REQUIREMENT
Each line below is to be copied exactly; images do not go into the copy.

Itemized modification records

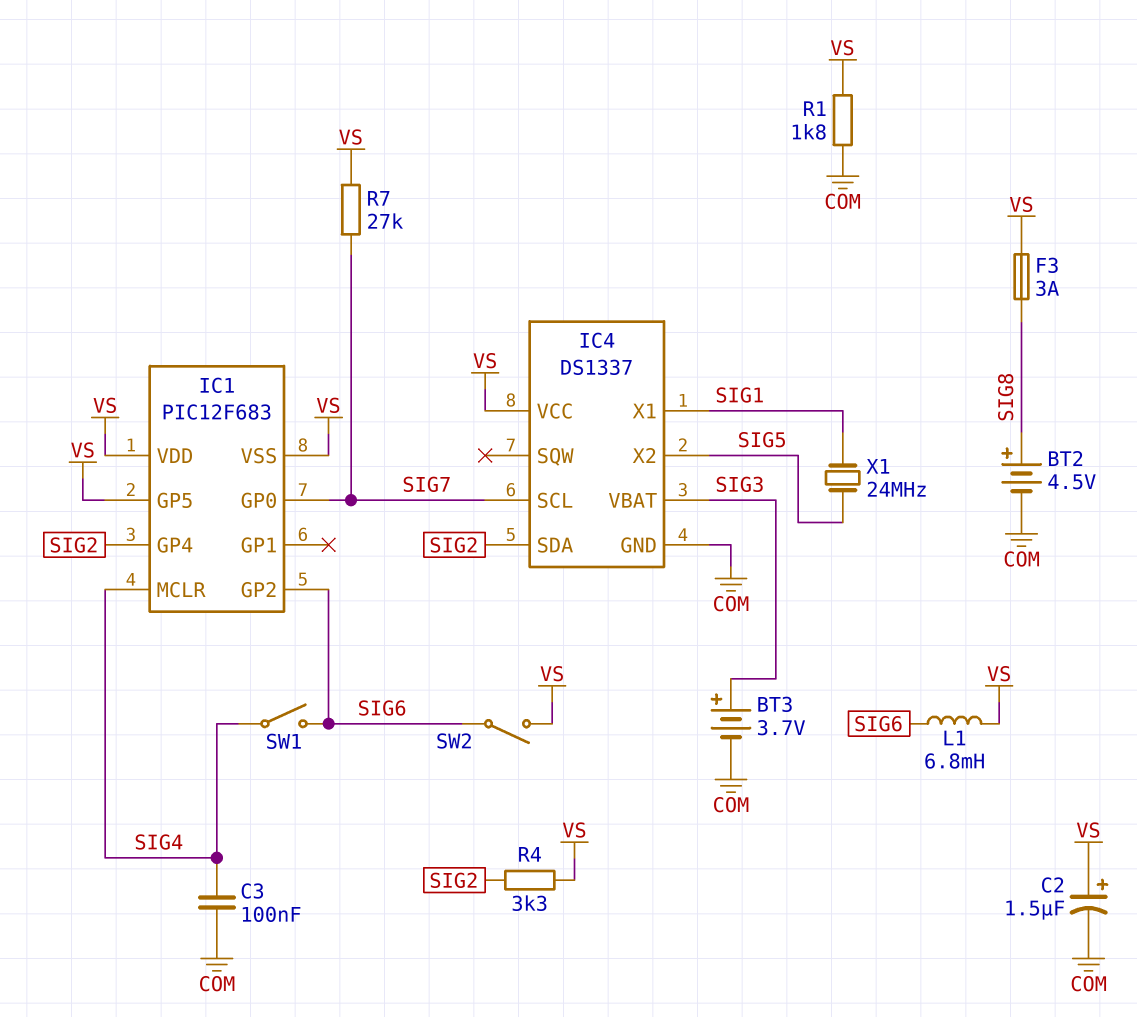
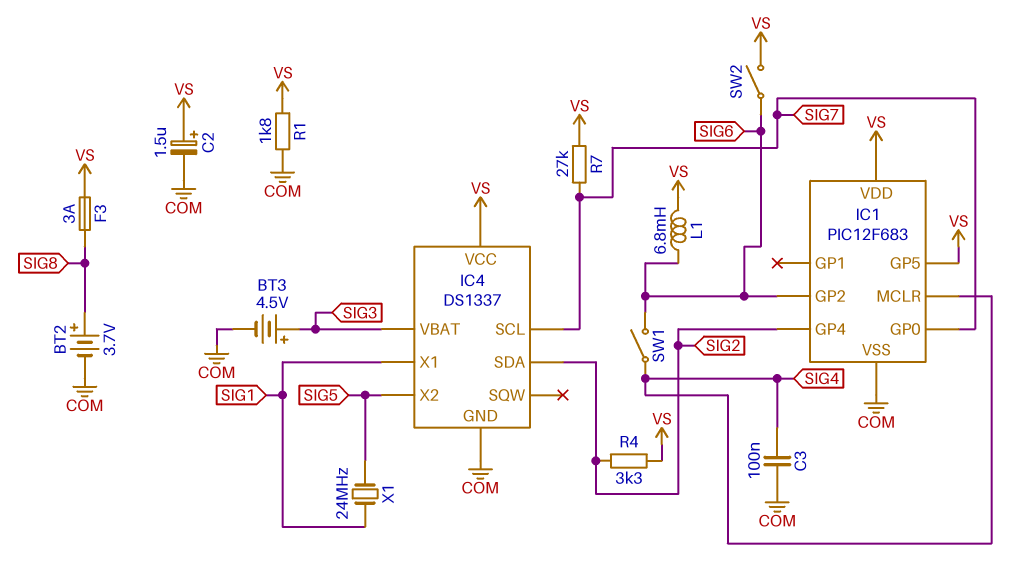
BT2: 4.5V (plus SIG8, minus COM) -> 3.7V (plus SIG8, minus COM)
BT3: 3.7V (plus SIG3, minus COM) -> 4.5V (plus SIG3, minus COM)
IC1 pin VSS: VS -> COM

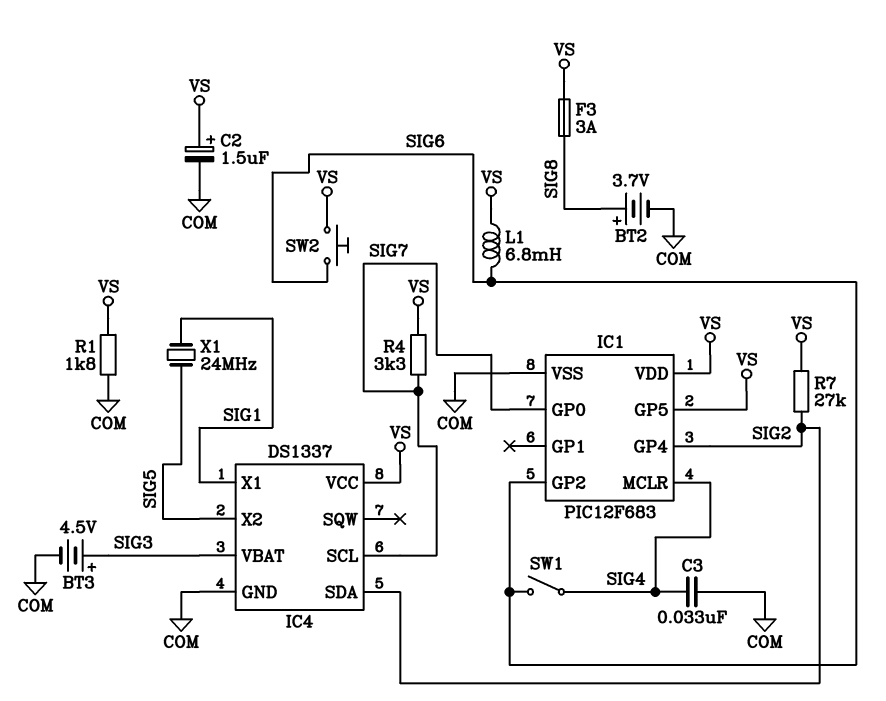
C3: 100nF (COM, SIG4) -> 33nF (COM, SIG4)
R4: 3.3k (SIG2, VS) -> 3.3k (SIG7, VS)
R7: 27k (SIG7, VS) -> 27k (SIG2, VS)
SW2: switch (SIG6, VS) -> button (SIG6, VS)

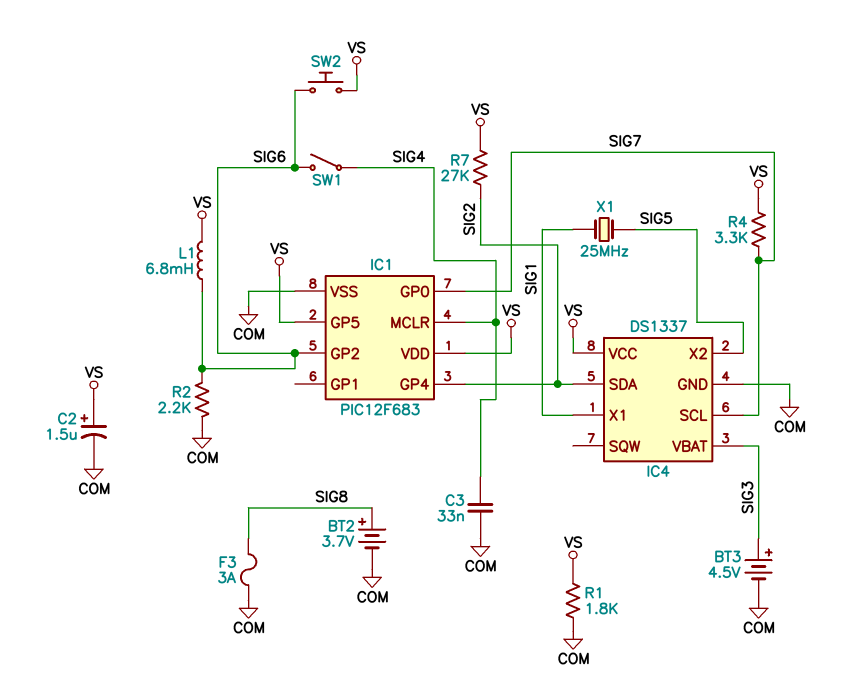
F3: 3A (SIG8, VS) -> 3A (COM, SIG8)
R2: none -> 2.2k (COM, SIG6)
X1: 24MHz (SIG1, SIG5) -> 25MHz (SIG1, SIG5)

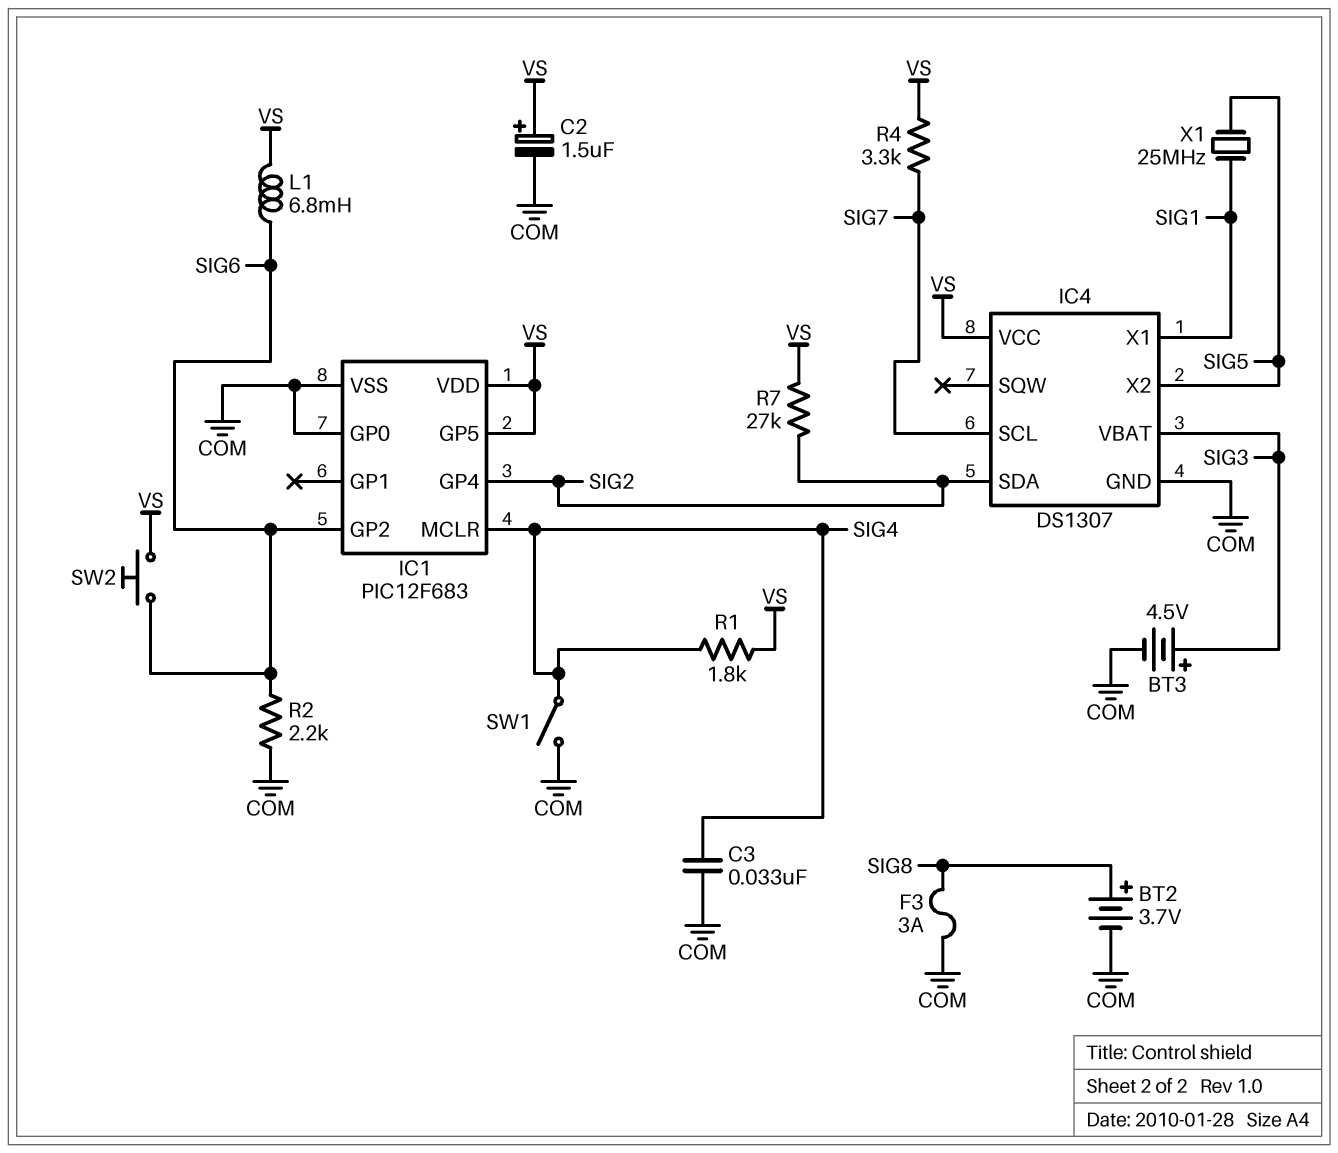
IC1 pin GP0: SIG7 -> COM
IC4: DS1337 -> DS1307
R1: 1.8k (COM, VS) -> 1.8k (SIG4, VS)
SW1: switch (SIG4, SIG6) -> switch (COM, SIG4)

ANSWER
BT2: 4.5V (plus SIG8, minus COM) -> 3.7V (plus SIG8, minus COM)
BT3: 3.7V (plus SIG3, minus COM) -> 4.5V (plus SIG3, minus COM)
IC1 pin VSS: VS -> COM

C3: 100nF (COM, SIG4) -> 33nF (COM, SIG4)
R4: 3.3k (SIG2, VS) -> 3.3k (SIG7, VS)
R7: 27k (SIG7, VS) -> 27k (SIG2, VS)
SW2: switch (SIG6, VS) -> button (SIG6, VS)

F3: 3A (SIG8, VS) -> 3A (COM, SIG8)
R2: none -> 2.2k (COM, SIG6)
X1: 24MHz (SIG1, SIG5) -> 25MHz (SIG1, SIG5)

IC1 pin GP0: SIG7 -> COM
IC4: DS1337 -> DS1307
R1: 1.8k (COM, VS) -> 1.8k (SIG4, VS)
SW1: switch (SIG4, SIG6) -> switch (COM, SIG4)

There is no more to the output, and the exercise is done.